→ What you will do: Lines that include "Blue" make up the answer; copy all of them from the data below.

→ Data entries:
#####

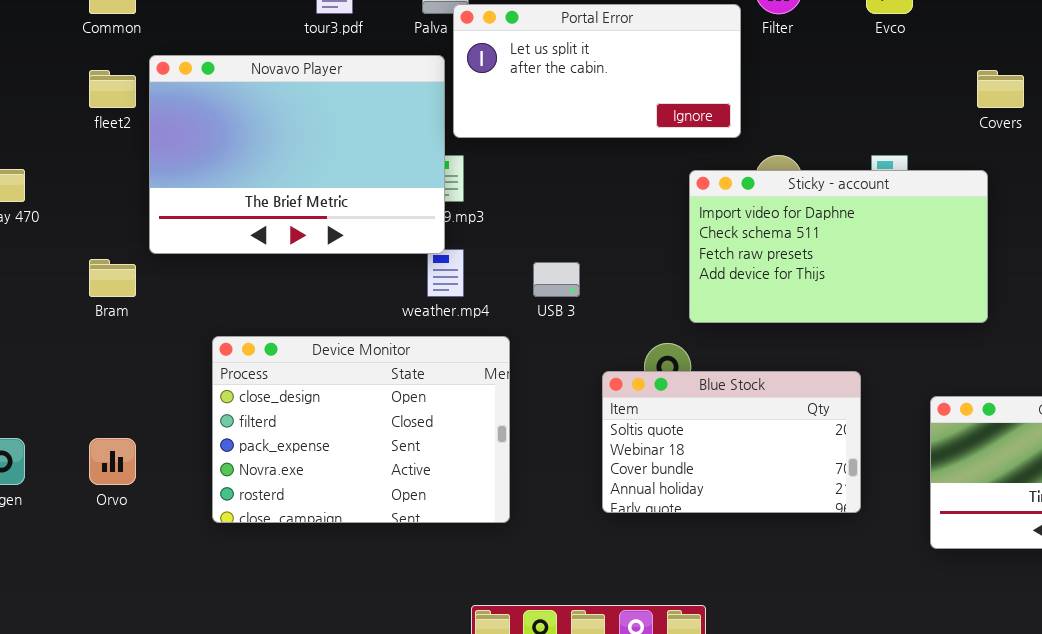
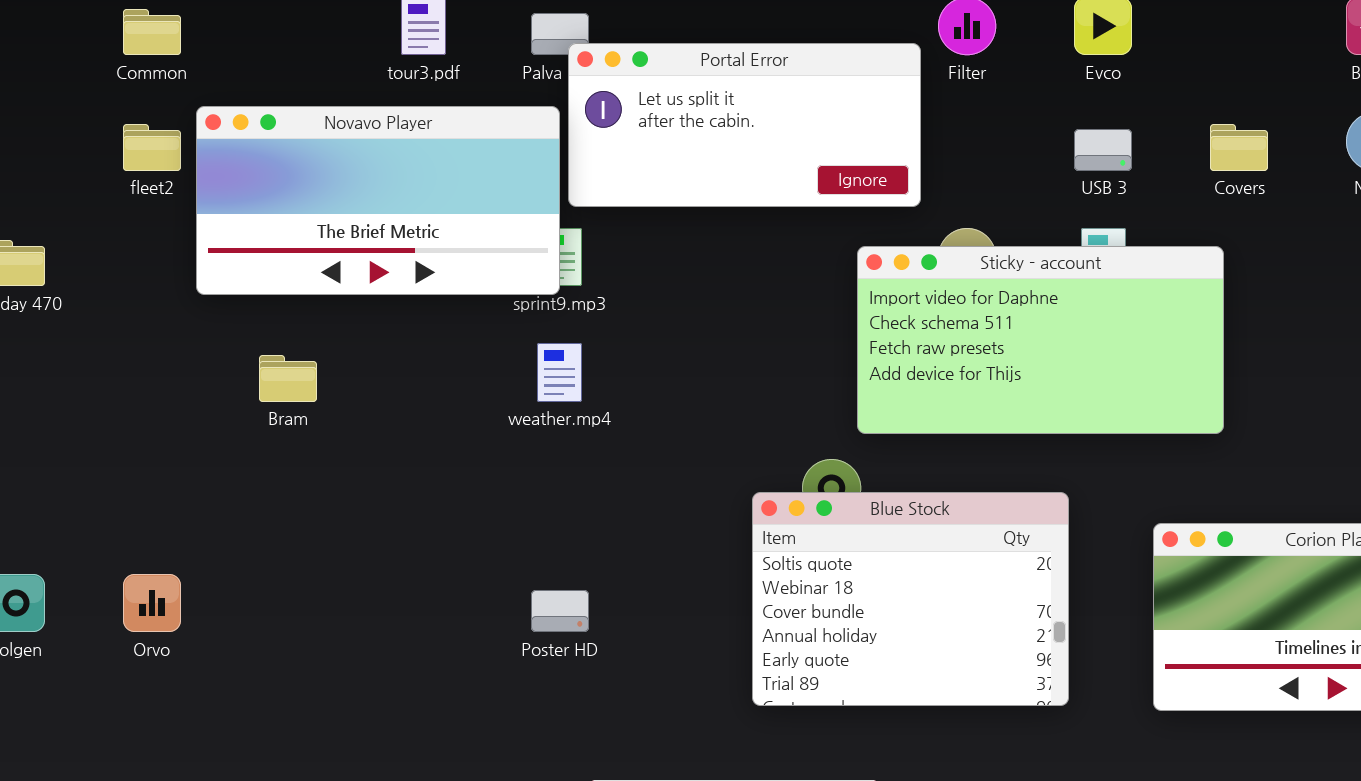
Novavo Player: [149,55,445,254] -> [196,106,560,295], resized
Bram: [89,259,136,297] -> [259,355,317,402], moved
USB 3: [533,262,580,297] -> [1074,129,1132,171], moved
Device Monitor: [212,336,510,523] -> none, closed
Blue Stock: [602,371,861,513] -> [752,492,1069,706], resized

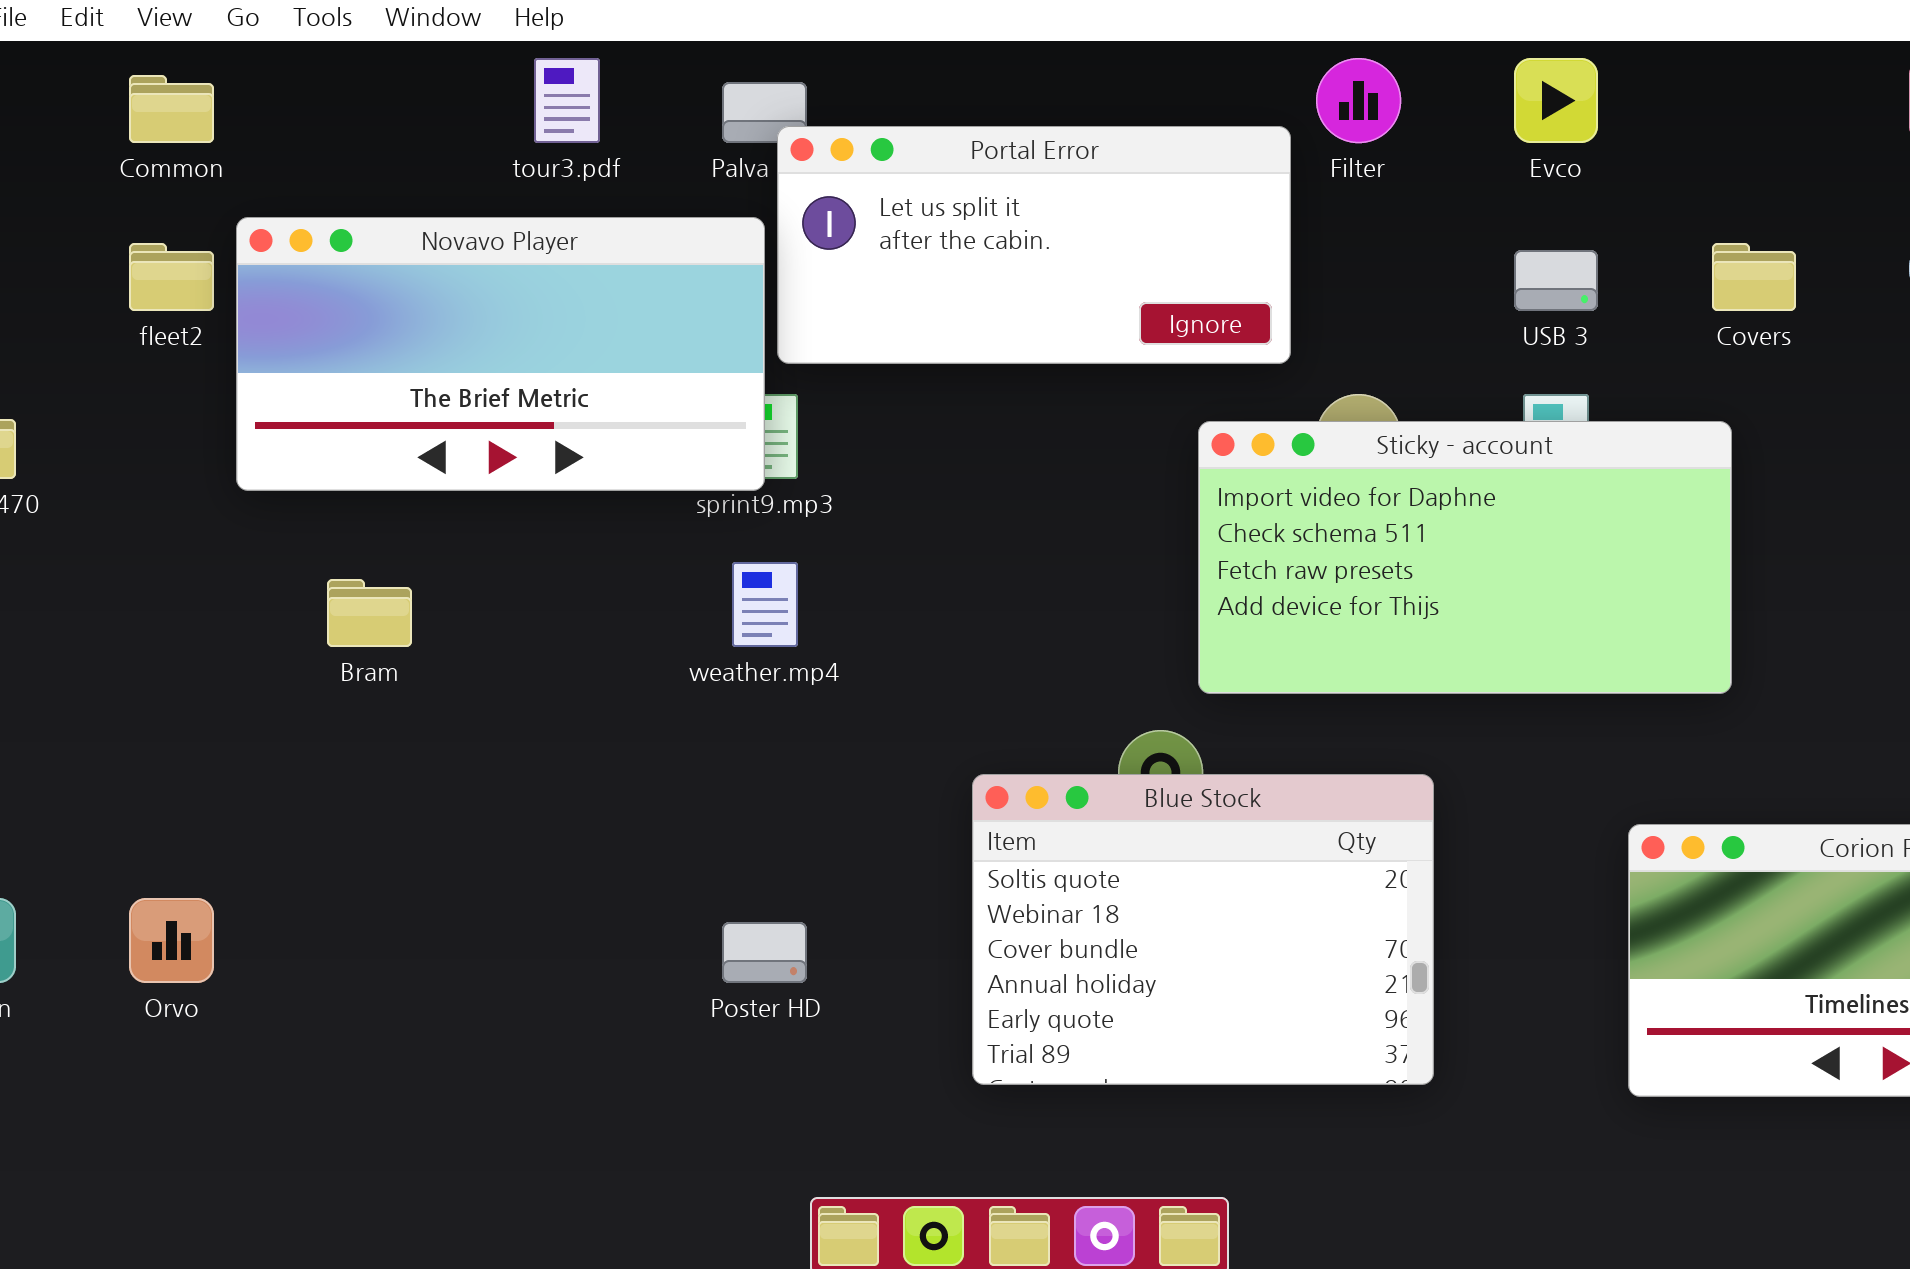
Blue Stock: [752,492,1069,706] -> [972,774,1434,1085], moved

#####

→ Output for this task:
Blue Stock: [602,371,861,513] -> [752,492,1069,706], resized
Blue Stock: [752,492,1069,706] -> [972,774,1434,1085], moved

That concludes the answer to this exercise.